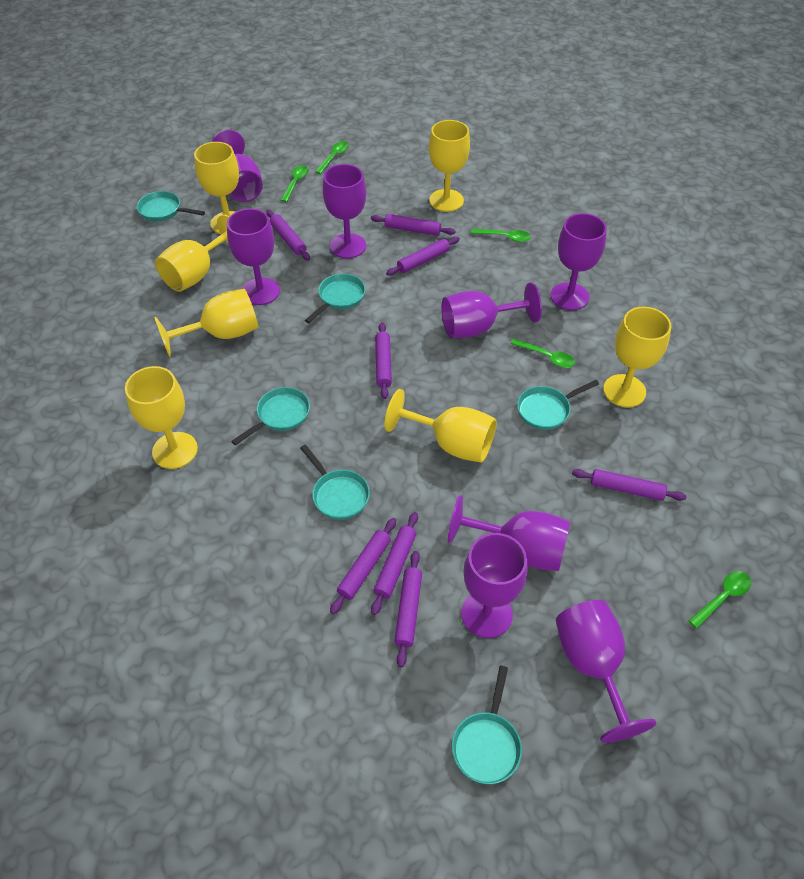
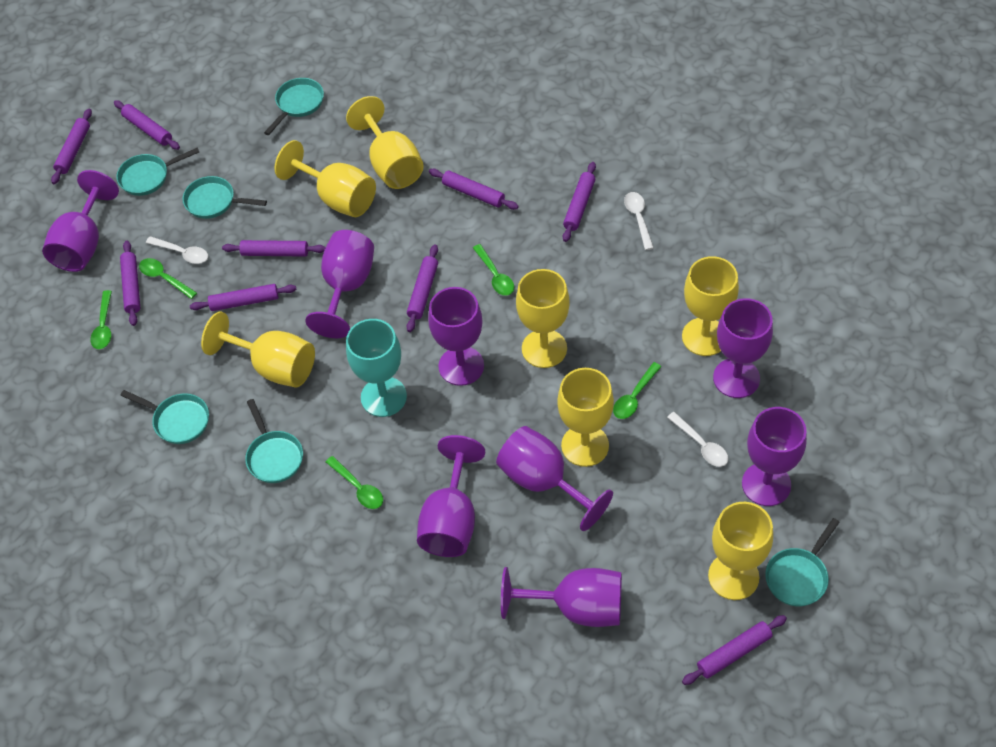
purple rolling pin: 8 -> 9
turquoise goblet: 0 -> 1
white spoon: 0 -> 3

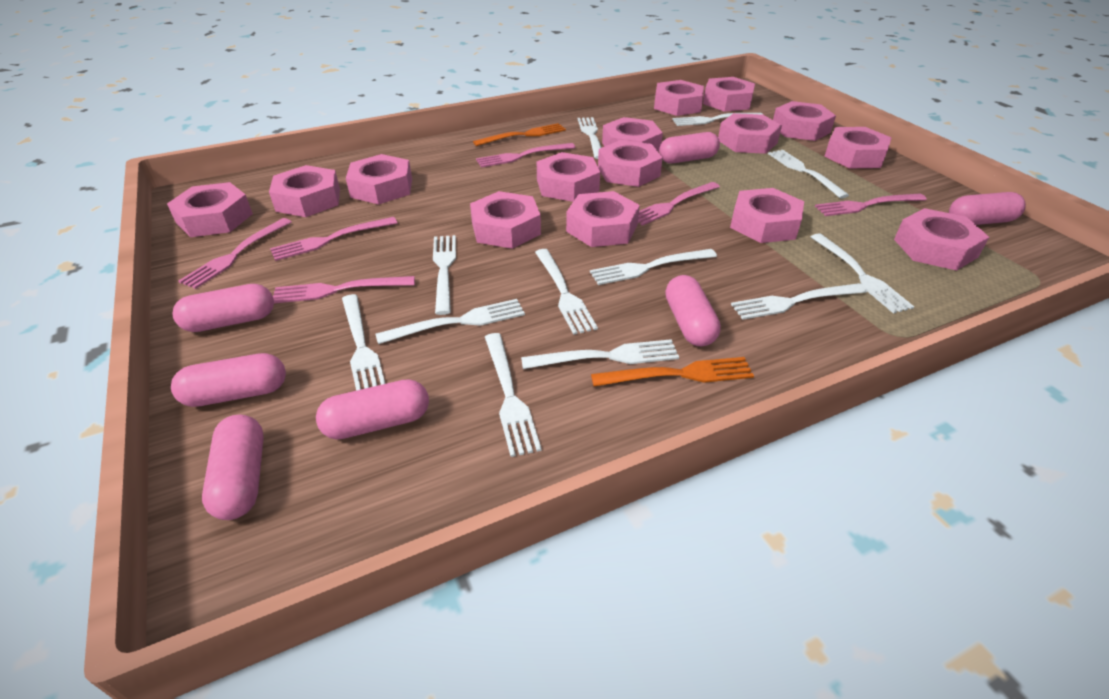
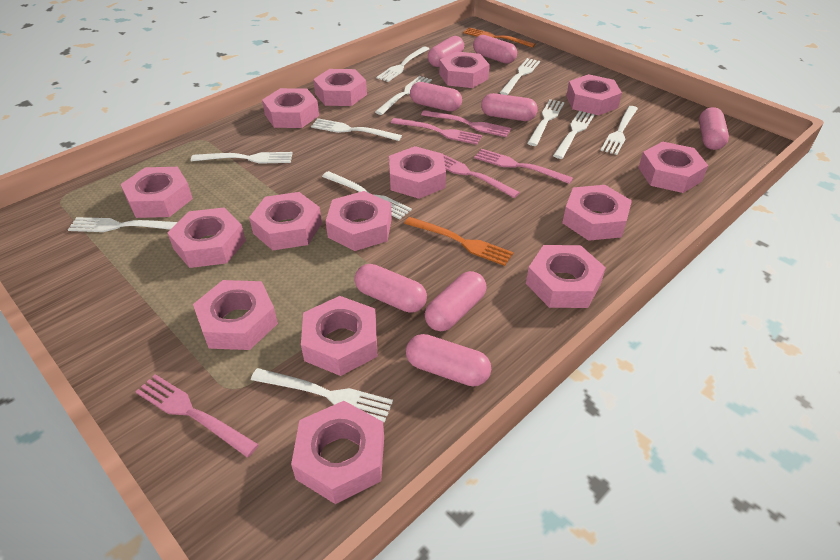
pink capsule: 7 -> 8
pink fork: 6 -> 5
white fork: 12 -> 11

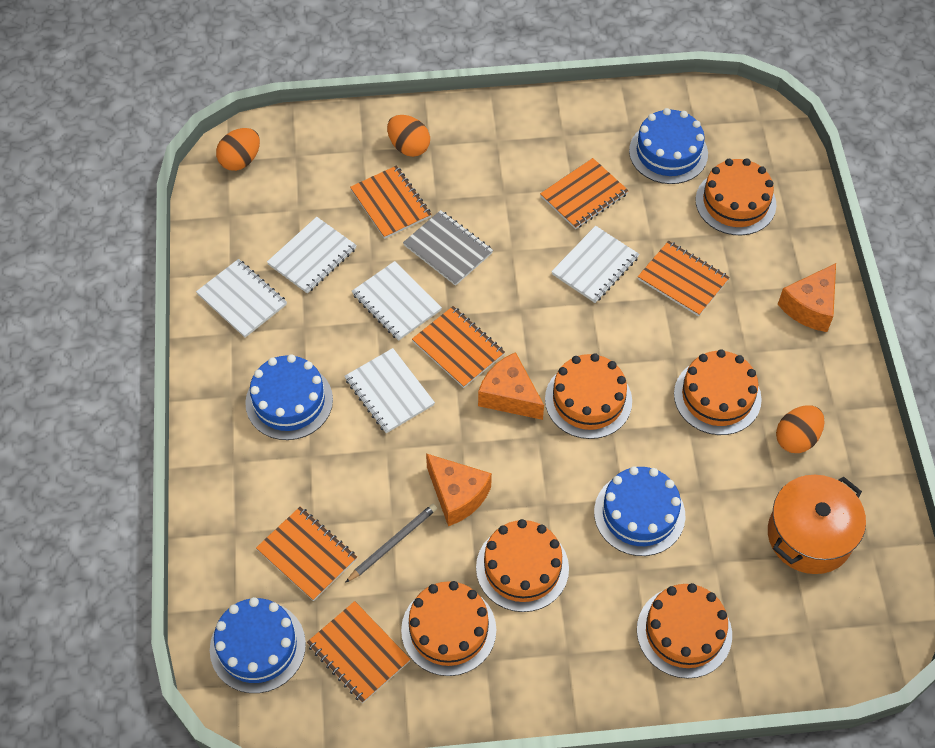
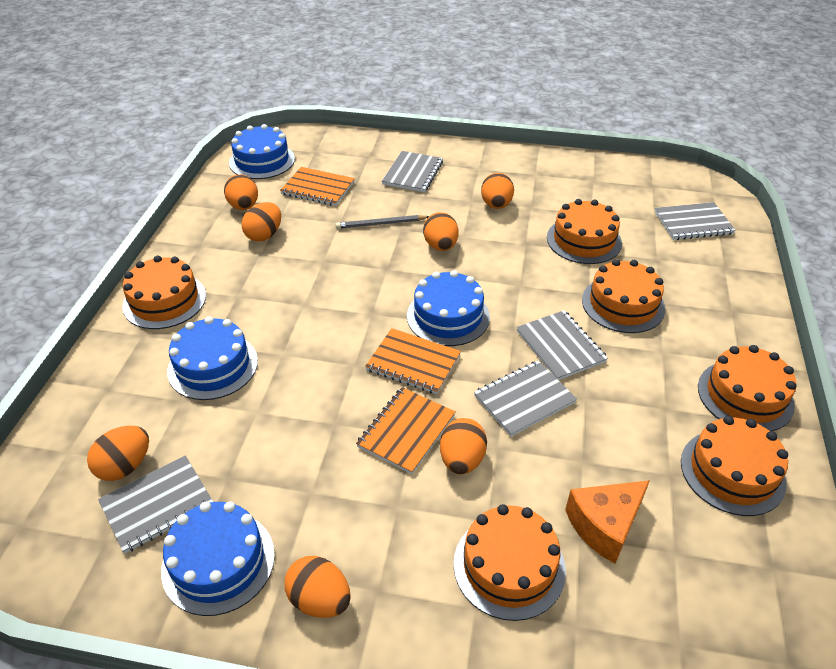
grey notebook: 1 -> 5
orange cheese: 3 -> 1
orange egg: 3 -> 7
orange notebook: 6 -> 3
orange pot: 1 -> 0
white notebook: 5 -> 0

The problem – Retype only the lines from the line with "pink capsule: 7 -> 8" through the last line of the data. Keep both ends and skip the pictures.

Expected output –
pink capsule: 7 -> 8
pink fork: 6 -> 5
white fork: 12 -> 11

grey notebook: 1 -> 5
orange cheese: 3 -> 1
orange egg: 3 -> 7
orange notebook: 6 -> 3
orange pot: 1 -> 0
white notebook: 5 -> 0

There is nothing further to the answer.